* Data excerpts
:::

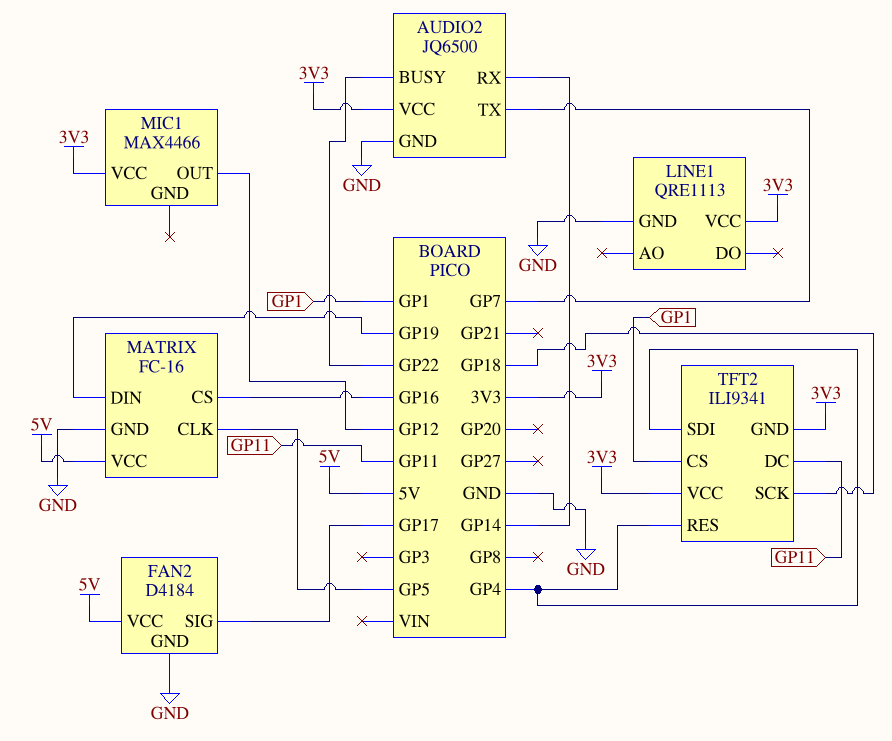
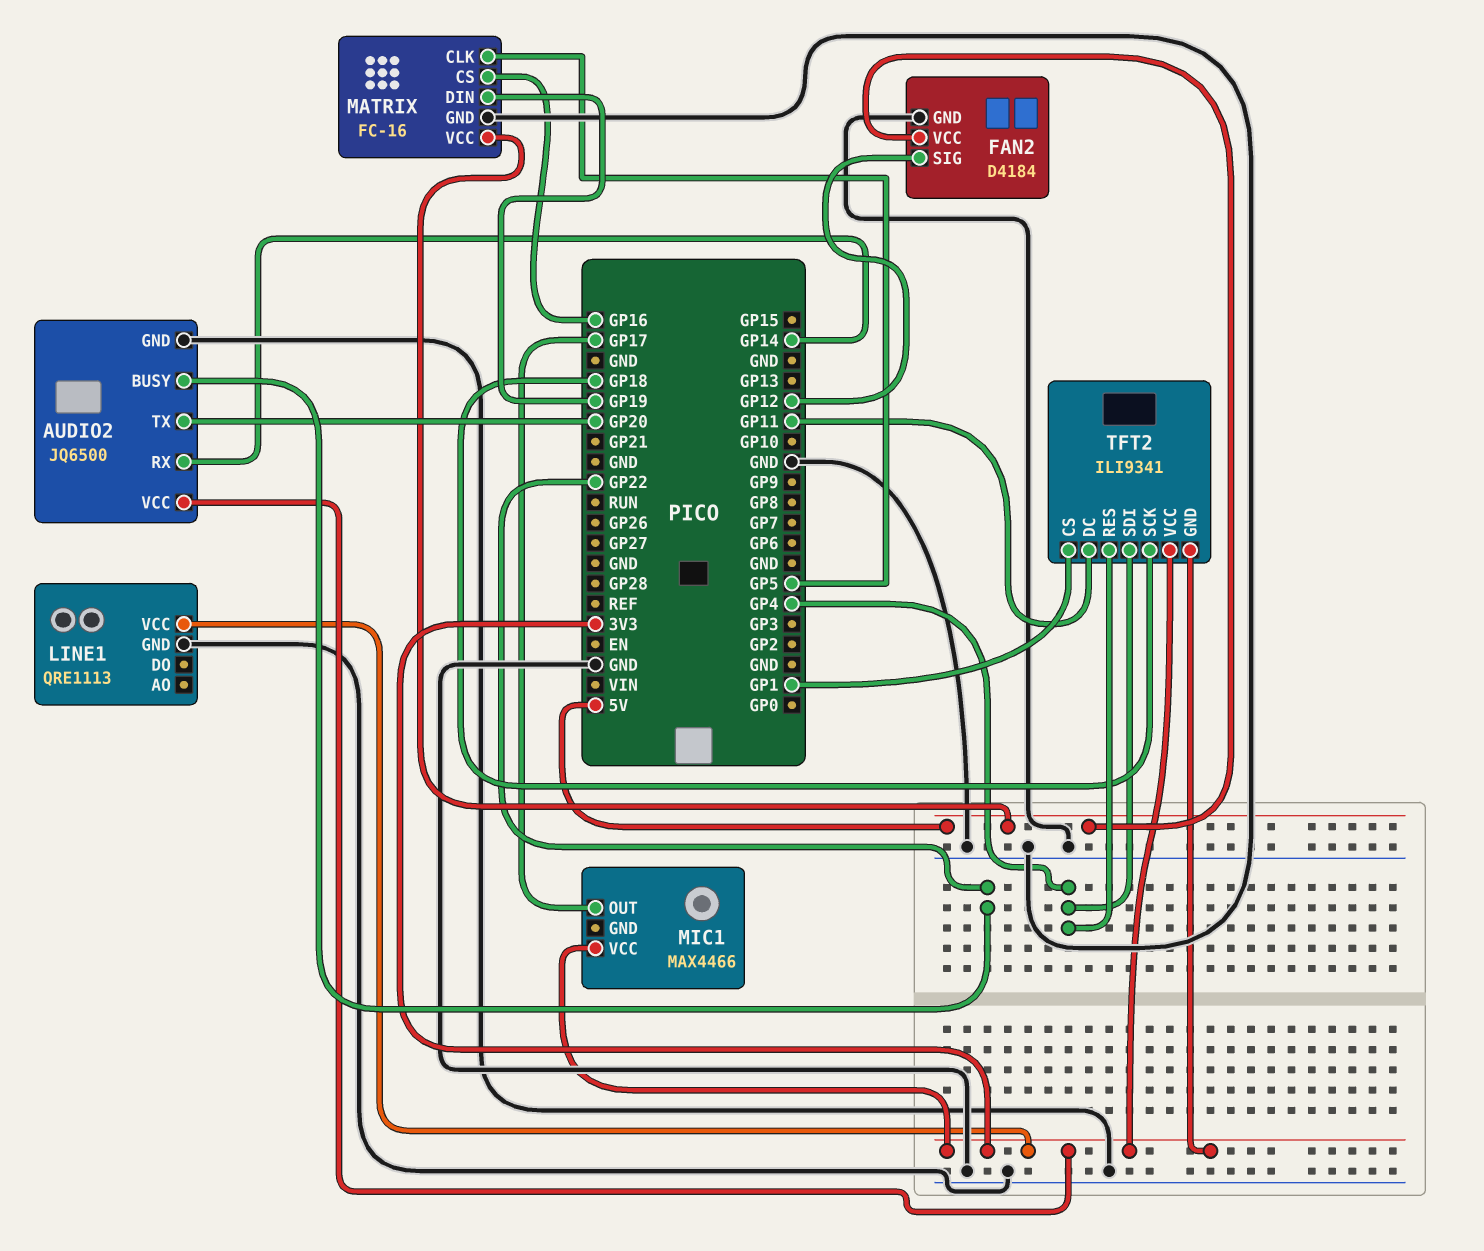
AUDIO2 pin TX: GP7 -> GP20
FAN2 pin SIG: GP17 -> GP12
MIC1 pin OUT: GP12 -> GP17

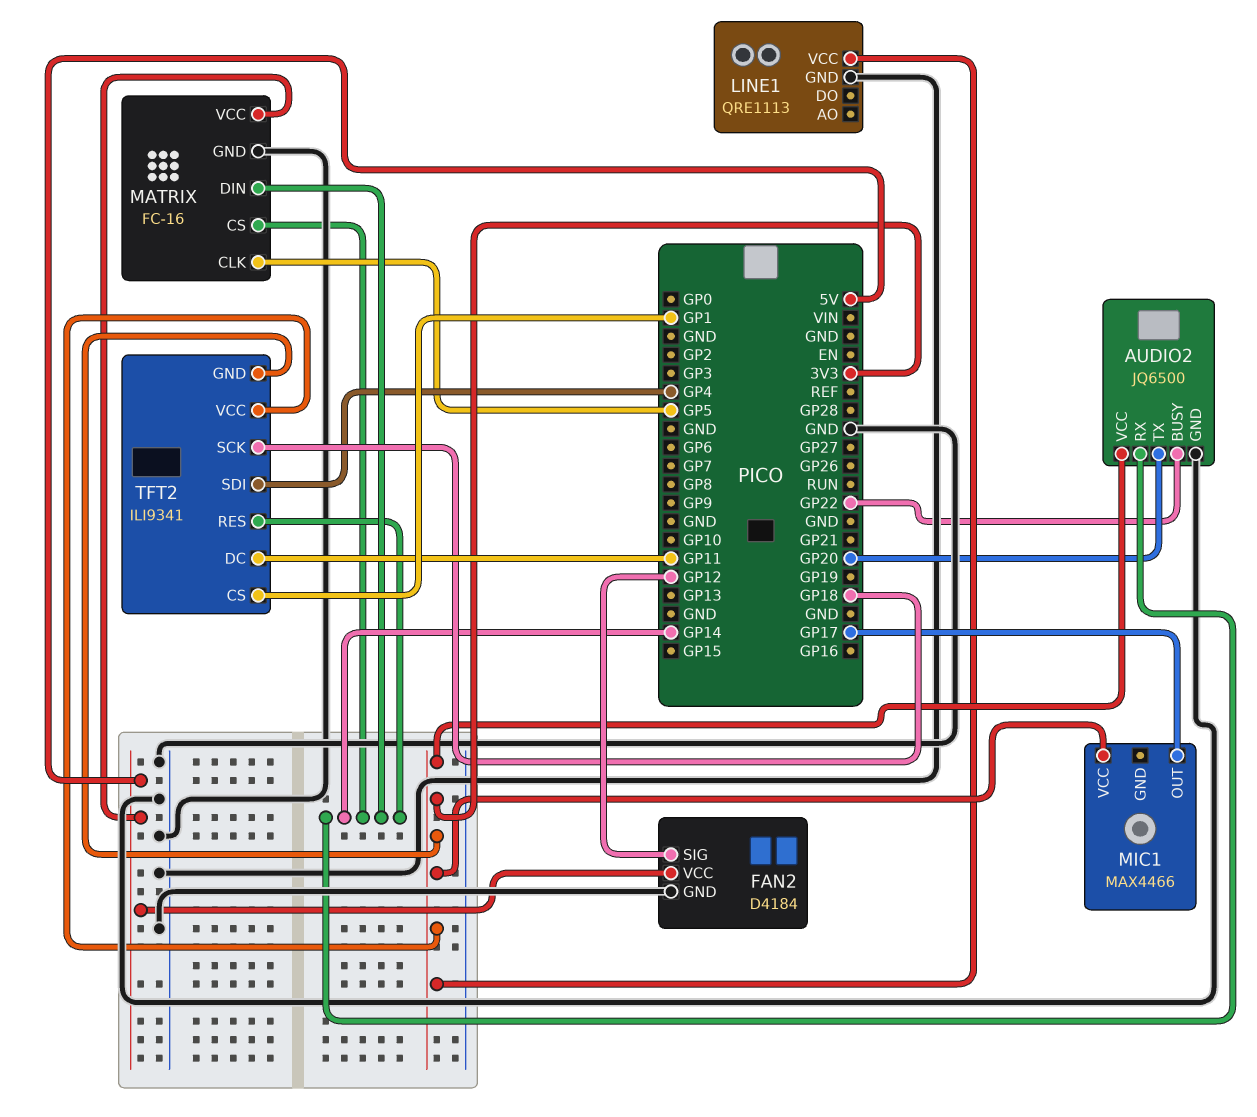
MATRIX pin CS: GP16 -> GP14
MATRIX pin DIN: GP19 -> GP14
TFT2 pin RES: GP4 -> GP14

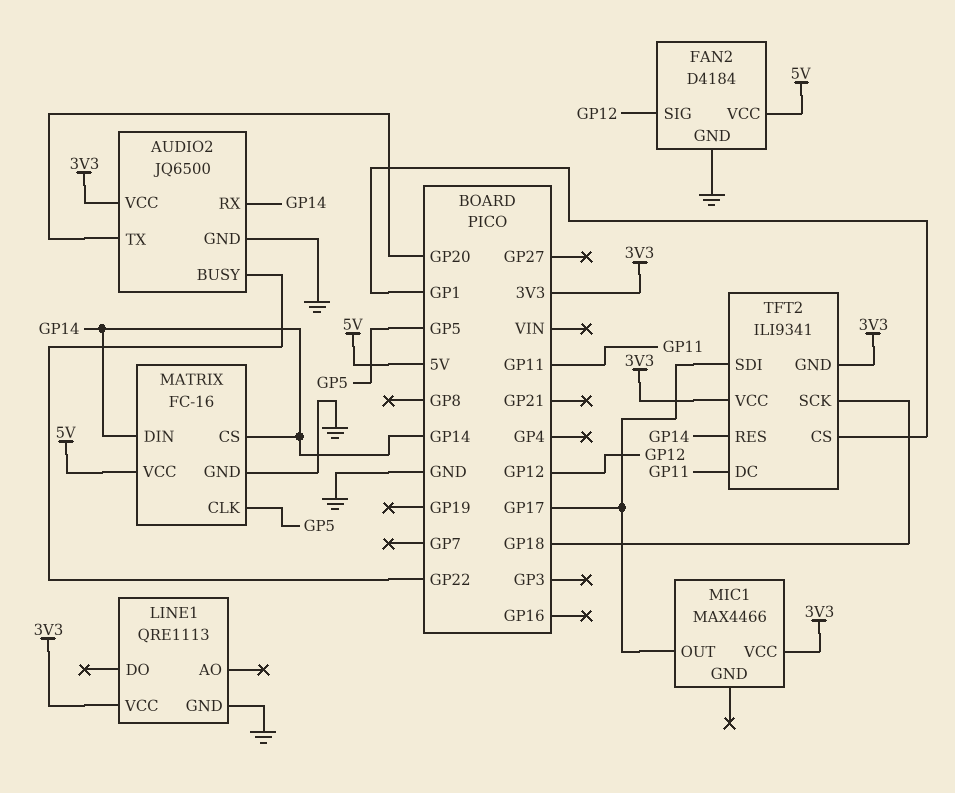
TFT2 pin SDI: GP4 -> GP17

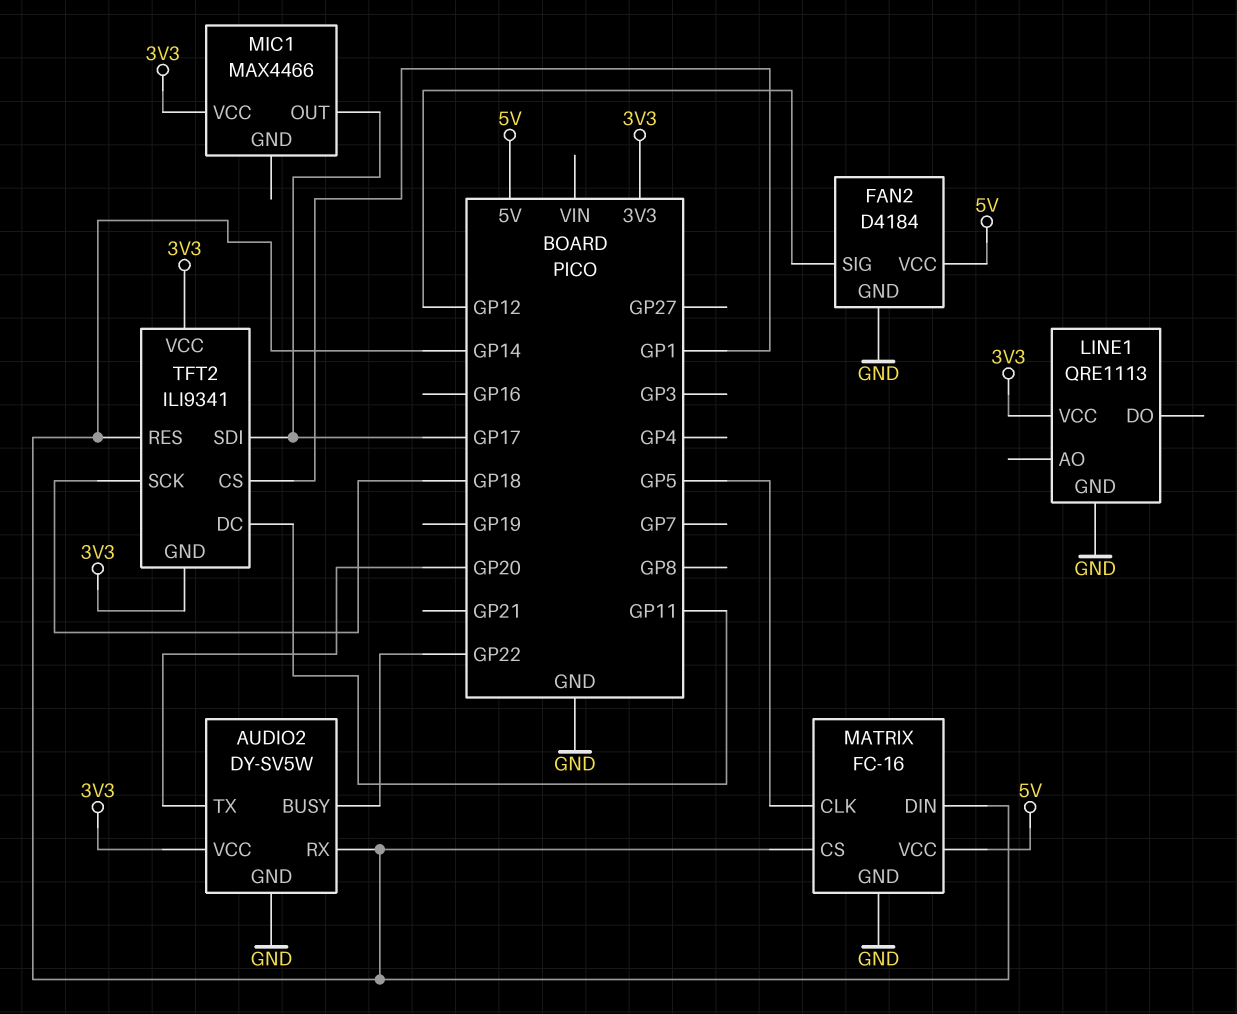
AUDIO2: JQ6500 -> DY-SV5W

:::

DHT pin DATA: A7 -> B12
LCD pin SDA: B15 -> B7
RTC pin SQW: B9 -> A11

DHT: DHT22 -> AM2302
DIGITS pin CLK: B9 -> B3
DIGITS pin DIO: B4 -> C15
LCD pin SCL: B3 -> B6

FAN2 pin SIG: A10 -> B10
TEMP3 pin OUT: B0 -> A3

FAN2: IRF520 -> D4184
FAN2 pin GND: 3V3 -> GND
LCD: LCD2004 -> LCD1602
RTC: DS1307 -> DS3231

:::

Using the entries above, work out the number of lines that hold the word "MATRIX" and write it with no other words.

2